▽

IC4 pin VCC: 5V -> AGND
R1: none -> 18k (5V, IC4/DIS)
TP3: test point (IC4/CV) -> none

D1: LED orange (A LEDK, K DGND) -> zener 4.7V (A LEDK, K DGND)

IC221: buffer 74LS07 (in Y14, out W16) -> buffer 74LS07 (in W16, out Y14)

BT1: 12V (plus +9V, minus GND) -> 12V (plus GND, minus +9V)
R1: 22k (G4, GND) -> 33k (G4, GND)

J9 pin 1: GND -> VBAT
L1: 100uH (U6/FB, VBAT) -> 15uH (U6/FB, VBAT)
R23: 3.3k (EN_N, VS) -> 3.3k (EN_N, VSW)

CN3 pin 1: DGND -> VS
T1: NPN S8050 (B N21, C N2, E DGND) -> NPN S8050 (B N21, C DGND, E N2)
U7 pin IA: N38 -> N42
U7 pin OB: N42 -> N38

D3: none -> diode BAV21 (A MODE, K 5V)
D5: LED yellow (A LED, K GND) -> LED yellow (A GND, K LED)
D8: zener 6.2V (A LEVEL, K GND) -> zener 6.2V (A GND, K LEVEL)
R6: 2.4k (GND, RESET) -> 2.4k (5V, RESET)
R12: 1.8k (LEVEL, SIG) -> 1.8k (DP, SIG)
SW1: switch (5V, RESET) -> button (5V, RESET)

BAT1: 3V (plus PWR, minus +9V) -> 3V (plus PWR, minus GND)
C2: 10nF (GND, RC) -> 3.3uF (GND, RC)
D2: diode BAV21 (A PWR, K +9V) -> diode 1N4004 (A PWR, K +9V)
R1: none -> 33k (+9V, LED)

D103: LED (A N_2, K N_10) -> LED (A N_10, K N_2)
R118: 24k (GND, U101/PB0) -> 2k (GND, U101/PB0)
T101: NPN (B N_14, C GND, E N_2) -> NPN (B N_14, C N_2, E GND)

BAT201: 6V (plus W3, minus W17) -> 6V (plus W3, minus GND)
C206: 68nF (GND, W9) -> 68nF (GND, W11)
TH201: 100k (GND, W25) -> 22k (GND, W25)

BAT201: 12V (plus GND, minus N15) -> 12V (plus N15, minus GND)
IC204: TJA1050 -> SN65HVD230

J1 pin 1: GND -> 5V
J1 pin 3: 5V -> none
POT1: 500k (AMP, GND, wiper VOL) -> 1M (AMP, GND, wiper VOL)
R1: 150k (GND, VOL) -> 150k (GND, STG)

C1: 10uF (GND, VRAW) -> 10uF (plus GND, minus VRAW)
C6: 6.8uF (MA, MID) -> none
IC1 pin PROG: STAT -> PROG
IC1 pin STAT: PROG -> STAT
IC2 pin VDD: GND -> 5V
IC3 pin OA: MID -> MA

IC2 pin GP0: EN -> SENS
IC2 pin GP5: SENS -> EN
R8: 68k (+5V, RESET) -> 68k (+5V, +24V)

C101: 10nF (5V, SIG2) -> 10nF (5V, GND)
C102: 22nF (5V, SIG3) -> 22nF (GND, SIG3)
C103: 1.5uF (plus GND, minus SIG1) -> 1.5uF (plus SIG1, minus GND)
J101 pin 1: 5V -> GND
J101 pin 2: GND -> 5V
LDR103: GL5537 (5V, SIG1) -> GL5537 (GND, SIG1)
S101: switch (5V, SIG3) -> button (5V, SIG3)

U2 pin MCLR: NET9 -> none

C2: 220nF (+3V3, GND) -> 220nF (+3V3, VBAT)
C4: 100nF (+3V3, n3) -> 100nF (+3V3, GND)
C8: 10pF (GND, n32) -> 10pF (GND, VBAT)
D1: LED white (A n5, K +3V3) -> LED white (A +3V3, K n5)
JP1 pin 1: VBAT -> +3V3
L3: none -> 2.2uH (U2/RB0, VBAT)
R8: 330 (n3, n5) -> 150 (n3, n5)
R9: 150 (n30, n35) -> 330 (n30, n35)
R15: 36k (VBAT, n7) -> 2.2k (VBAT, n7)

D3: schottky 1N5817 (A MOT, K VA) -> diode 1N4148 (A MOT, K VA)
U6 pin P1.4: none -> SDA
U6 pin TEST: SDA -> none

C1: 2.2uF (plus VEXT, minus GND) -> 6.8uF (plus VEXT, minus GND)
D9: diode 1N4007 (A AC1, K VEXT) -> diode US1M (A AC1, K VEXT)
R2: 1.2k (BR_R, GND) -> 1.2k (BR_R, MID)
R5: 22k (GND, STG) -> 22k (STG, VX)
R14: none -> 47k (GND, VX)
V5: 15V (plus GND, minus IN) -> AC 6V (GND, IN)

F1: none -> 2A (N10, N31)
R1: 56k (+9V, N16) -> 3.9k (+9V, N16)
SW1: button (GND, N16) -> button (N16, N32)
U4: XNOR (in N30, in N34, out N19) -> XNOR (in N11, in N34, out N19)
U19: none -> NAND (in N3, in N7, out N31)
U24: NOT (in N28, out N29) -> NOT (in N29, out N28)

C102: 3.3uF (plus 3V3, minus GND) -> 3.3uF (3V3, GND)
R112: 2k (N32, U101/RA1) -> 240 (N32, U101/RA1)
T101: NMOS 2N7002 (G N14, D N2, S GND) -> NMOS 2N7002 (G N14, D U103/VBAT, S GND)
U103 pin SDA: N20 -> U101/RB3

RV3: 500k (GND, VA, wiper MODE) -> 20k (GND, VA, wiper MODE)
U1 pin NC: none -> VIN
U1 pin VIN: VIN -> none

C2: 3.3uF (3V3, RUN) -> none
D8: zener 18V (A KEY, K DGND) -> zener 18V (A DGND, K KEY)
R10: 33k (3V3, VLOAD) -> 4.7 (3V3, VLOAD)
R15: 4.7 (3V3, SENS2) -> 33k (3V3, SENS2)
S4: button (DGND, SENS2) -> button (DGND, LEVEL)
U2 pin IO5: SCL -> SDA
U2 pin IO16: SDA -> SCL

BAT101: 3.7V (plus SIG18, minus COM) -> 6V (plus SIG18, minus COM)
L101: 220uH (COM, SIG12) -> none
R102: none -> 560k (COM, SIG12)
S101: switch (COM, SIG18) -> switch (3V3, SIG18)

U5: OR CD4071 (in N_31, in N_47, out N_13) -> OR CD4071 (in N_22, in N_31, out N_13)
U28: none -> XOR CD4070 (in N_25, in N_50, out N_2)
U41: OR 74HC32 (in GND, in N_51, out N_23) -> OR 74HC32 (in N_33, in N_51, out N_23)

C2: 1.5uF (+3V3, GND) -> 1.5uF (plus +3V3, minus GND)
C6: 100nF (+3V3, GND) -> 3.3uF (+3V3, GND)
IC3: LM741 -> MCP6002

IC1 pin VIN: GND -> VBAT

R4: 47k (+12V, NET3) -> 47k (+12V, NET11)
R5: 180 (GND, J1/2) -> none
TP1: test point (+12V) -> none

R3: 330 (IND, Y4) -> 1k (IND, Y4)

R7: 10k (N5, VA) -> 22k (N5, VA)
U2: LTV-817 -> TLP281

△

__Exercise goal__
Pull every line containing "button" out of the material and copy it.

__Finished exercise__
SW1: switch (5V, RESET) -> button (5V, RESET)
S101: switch (5V, SIG3) -> button (5V, SIG3)
SW1: button (GND, N16) -> button (N16, N32)
S4: button (DGND, SENS2) -> button (DGND, LEVEL)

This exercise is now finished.